"""
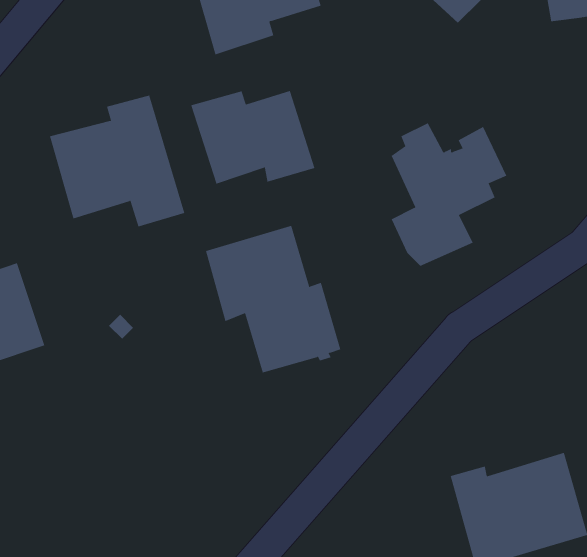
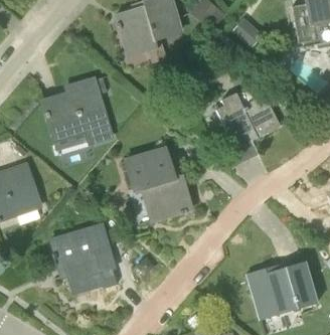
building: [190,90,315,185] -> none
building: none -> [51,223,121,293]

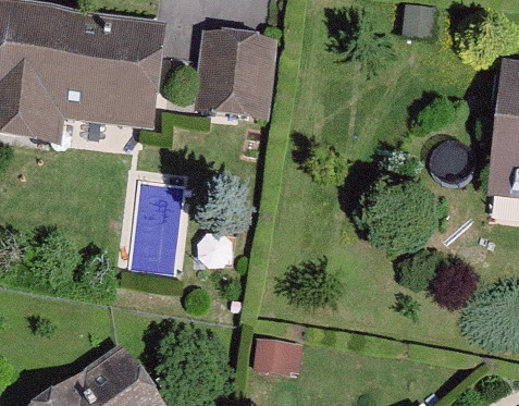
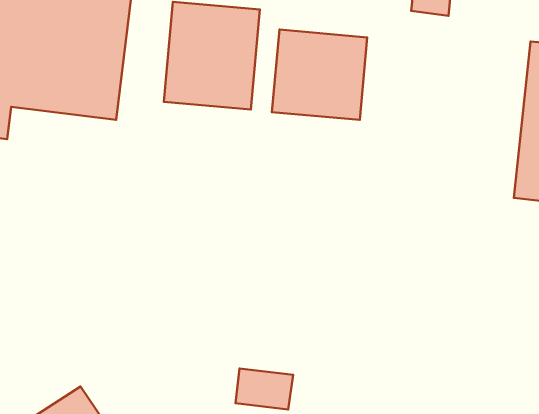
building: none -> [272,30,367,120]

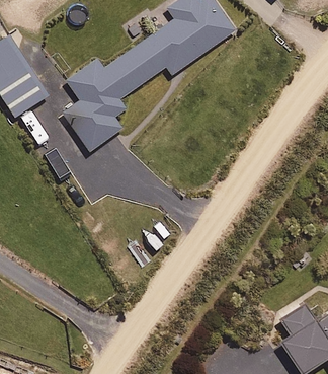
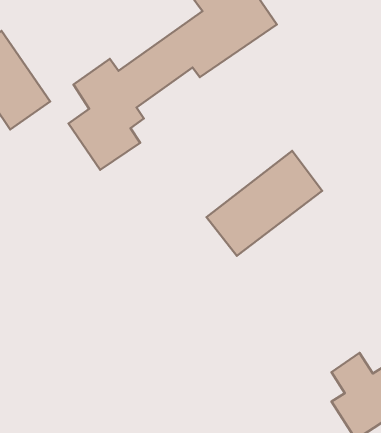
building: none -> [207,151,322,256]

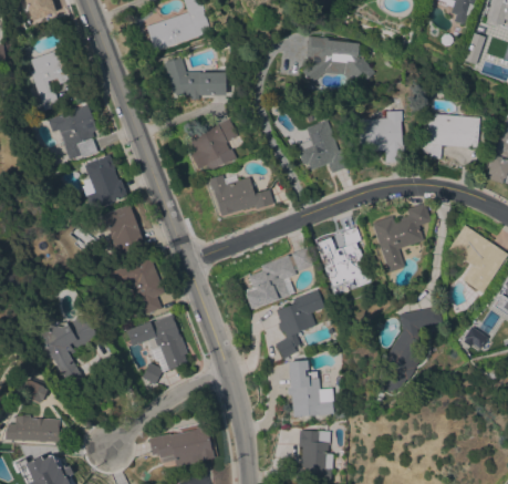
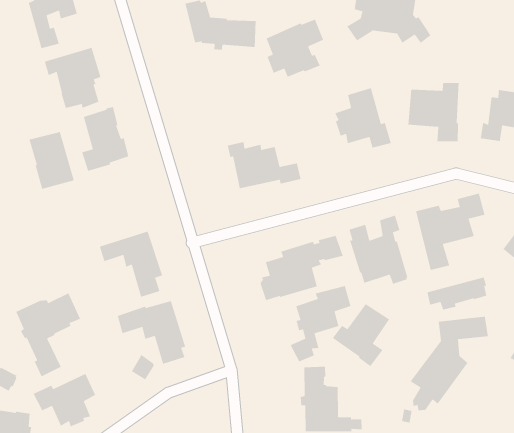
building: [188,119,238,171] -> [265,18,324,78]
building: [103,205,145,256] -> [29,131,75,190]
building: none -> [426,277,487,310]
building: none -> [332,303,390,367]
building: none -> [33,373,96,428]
"""
* **Instruction**: Output only the lines running from the line with "building: [103,205,145,256] ->" through the final line of the data, inclusive.

* **Task output**:
building: [103,205,145,256] -> [29,131,75,190]
building: none -> [426,277,487,310]
building: none -> [332,303,390,367]
building: none -> [33,373,96,428]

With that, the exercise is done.